** Opening Information provided block **

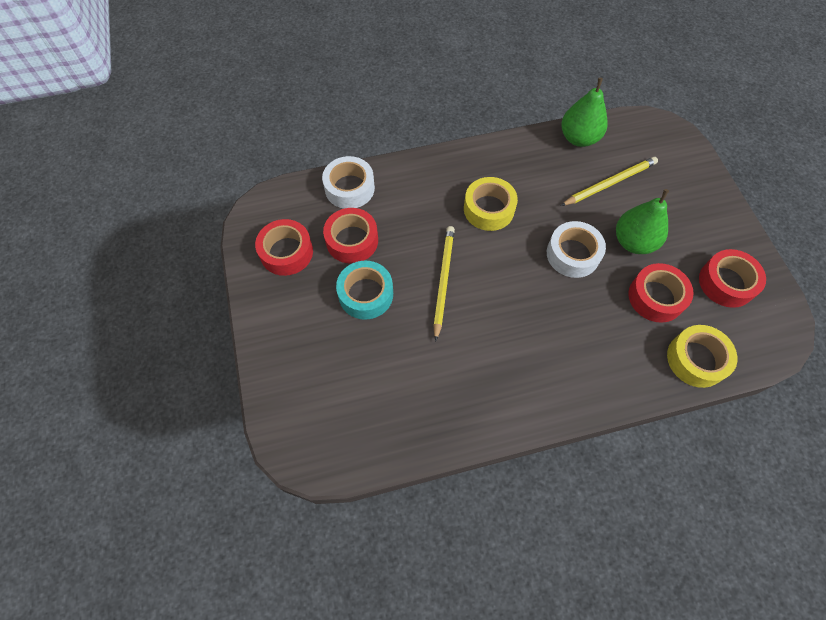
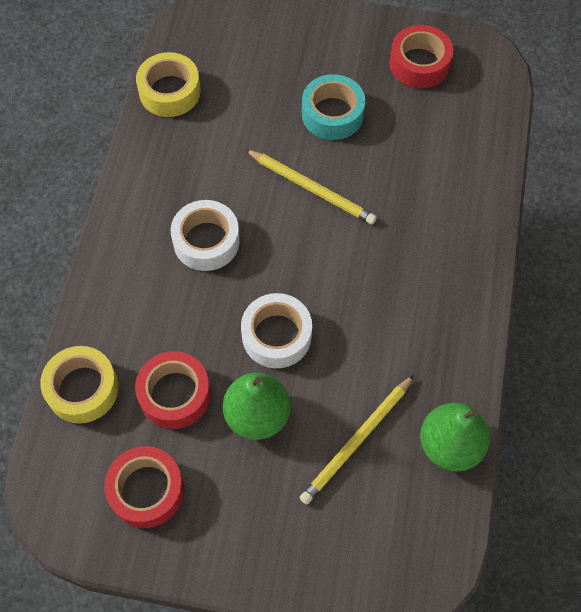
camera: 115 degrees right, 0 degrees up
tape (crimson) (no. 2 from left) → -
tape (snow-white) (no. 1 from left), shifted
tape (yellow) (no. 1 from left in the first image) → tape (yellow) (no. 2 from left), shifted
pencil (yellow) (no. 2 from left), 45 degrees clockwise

** Closing Information provided block **

> _Assignment_: Your answer must be an exact reproduction of all entries, containing no pictures.

> _Reply to the exercise_:
camera: 115 degrees right, 0 degrees up
tape (crimson) (no. 2 from left) → -
tape (snow-white) (no. 1 from left), shifted
tape (yellow) (no. 1 from left in the first image) → tape (yellow) (no. 2 from left), shifted
pencil (yellow) (no. 2 from left), 45 degrees clockwise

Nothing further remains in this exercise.